**Try it**
Reproduce the whole listing below without its pictures, exactly as written.

**Material to process**
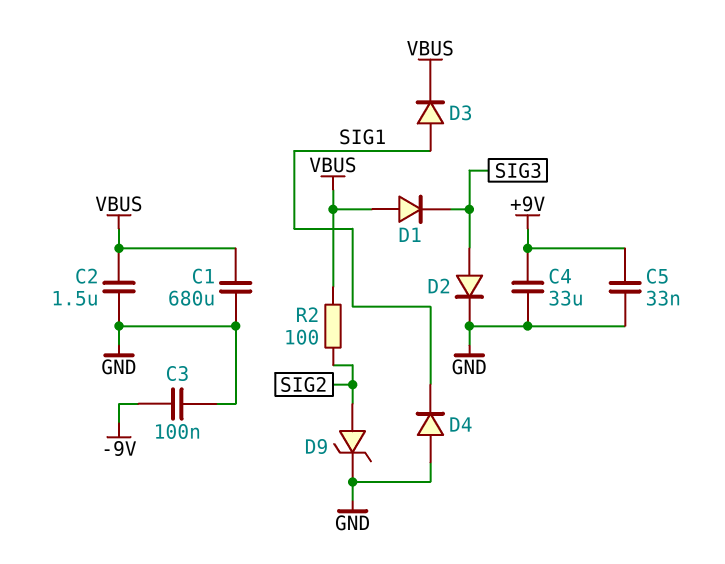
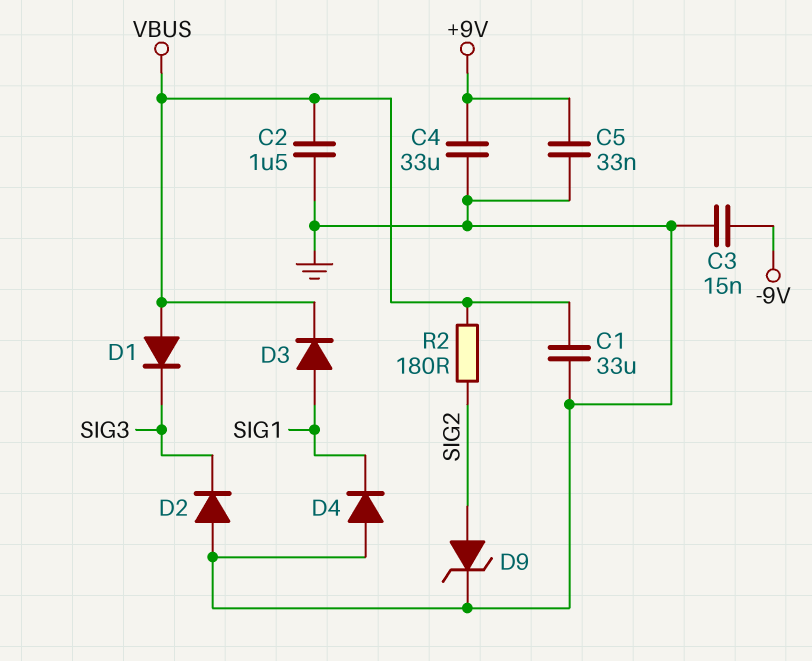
C1: 680uF (GND, VBUS) -> 33uF (GND, VBUS)
C3: 100nF (-9V, GND) -> 15nF (-9V, GND)
D2: diode (A SIG3, K GND) -> diode (A GND, K SIG3)
R2: 100 (SIG2, VBUS) -> 180 (SIG2, VBUS)

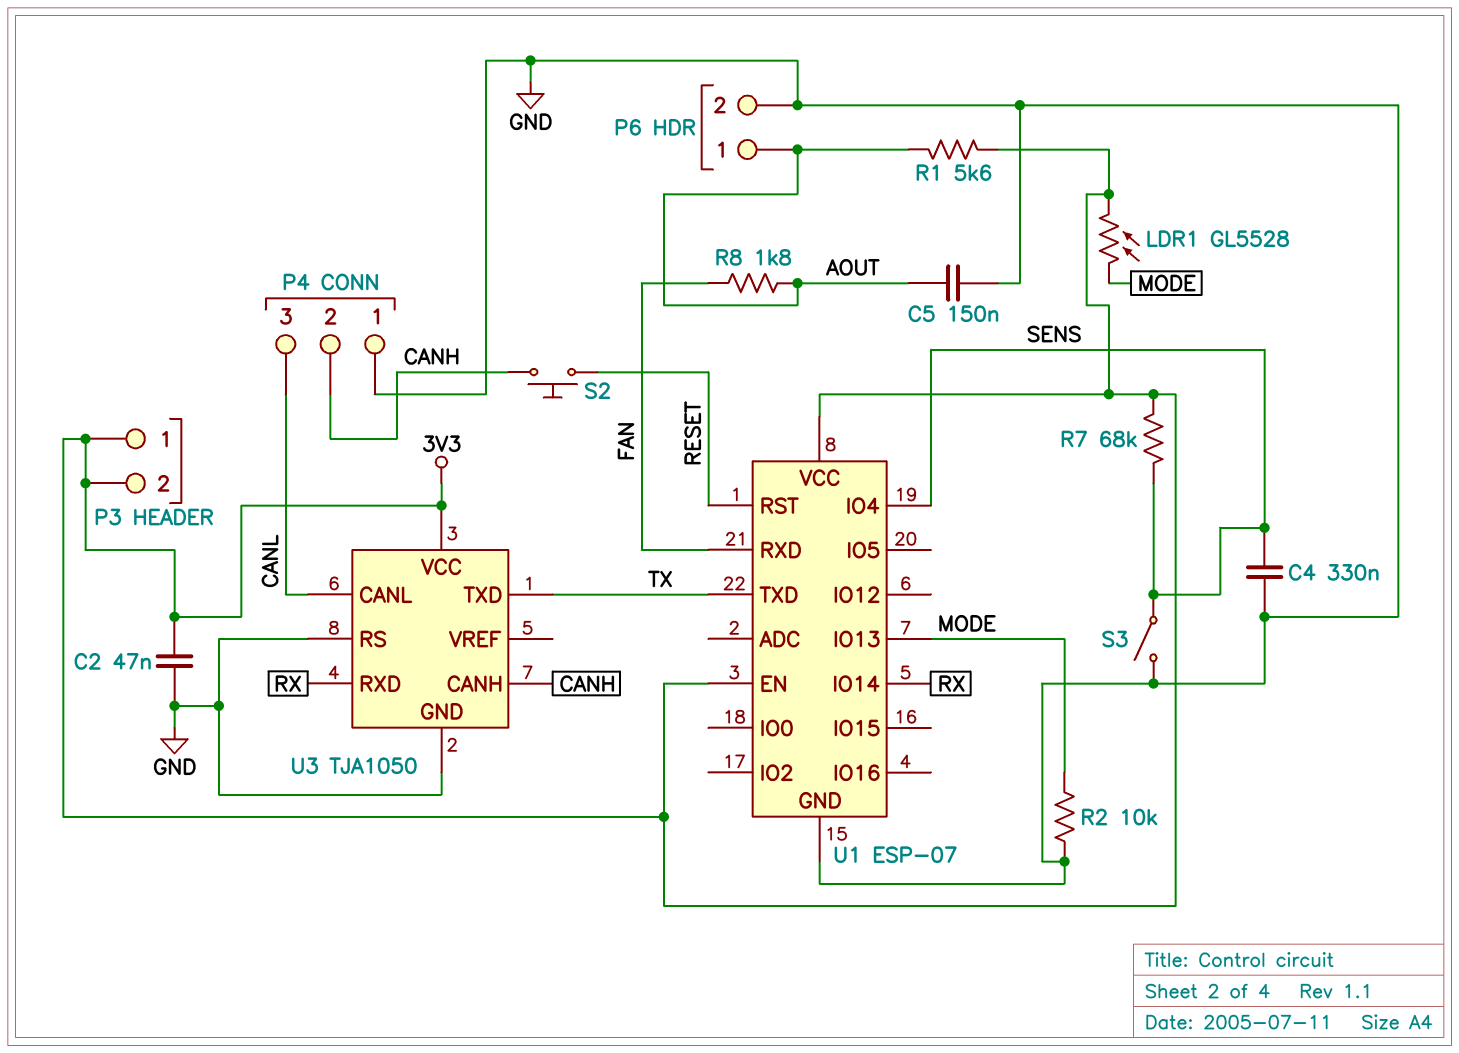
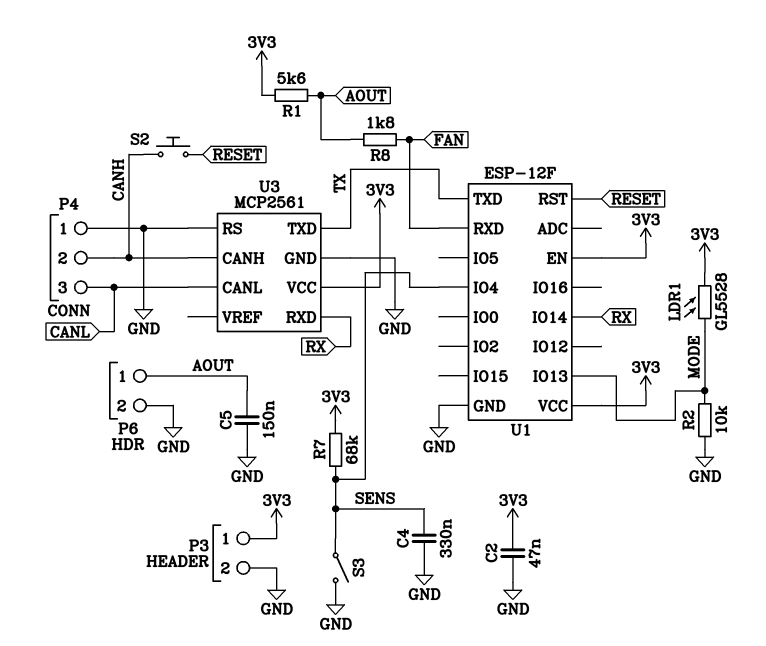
P3 pin 2: 3V3 -> GND
U1: ESP-07 -> ESP-12F
U3: TJA1050 -> MCP2561

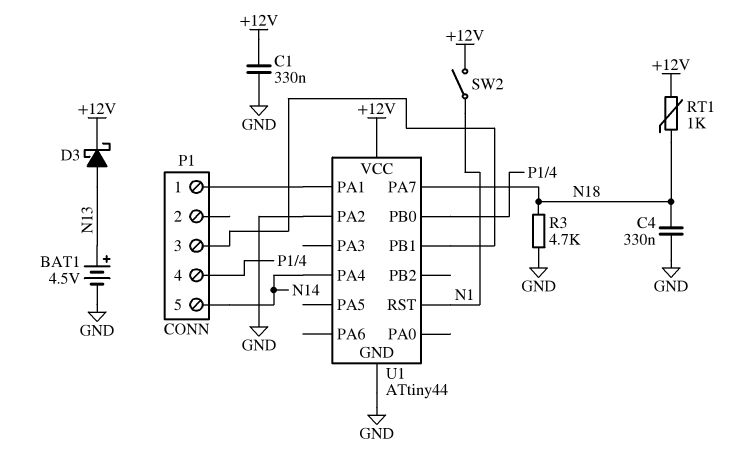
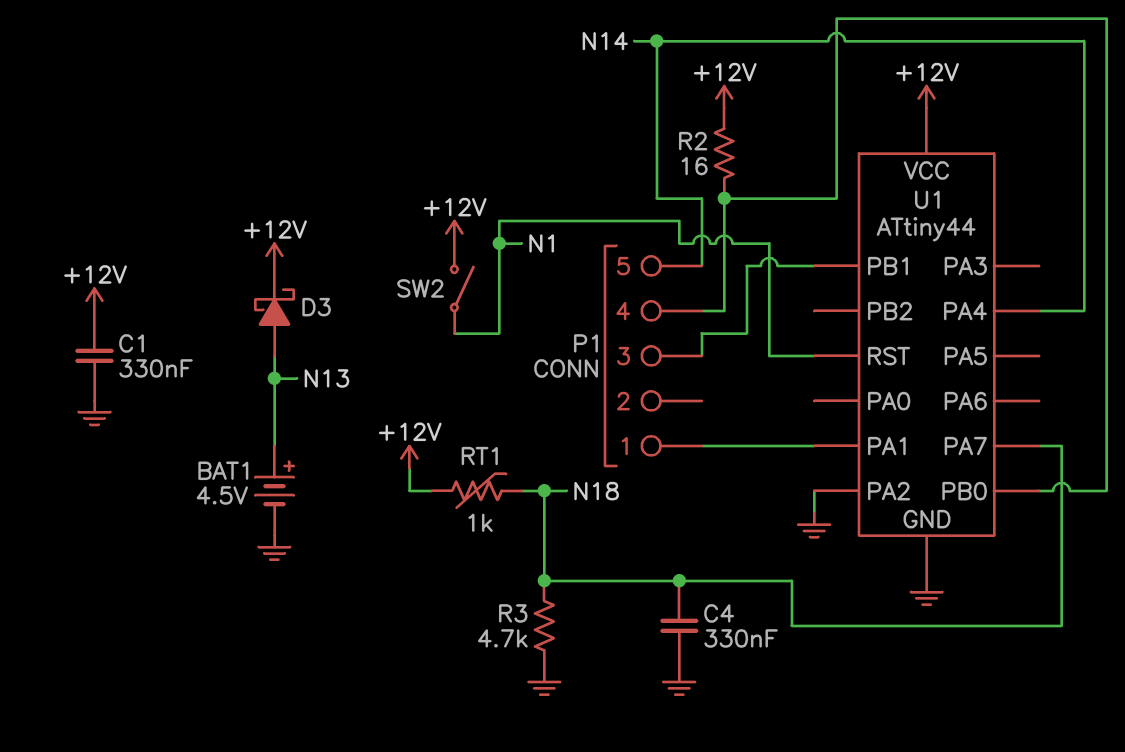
R2: none -> 16 (+12V, P1/4)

**Response to this exercise**
C1: 680uF (GND, VBUS) -> 33uF (GND, VBUS)
C3: 100nF (-9V, GND) -> 15nF (-9V, GND)
D2: diode (A SIG3, K GND) -> diode (A GND, K SIG3)
R2: 100 (SIG2, VBUS) -> 180 (SIG2, VBUS)

P3 pin 2: 3V3 -> GND
U1: ESP-07 -> ESP-12F
U3: TJA1050 -> MCP2561

R2: none -> 16 (+12V, P1/4)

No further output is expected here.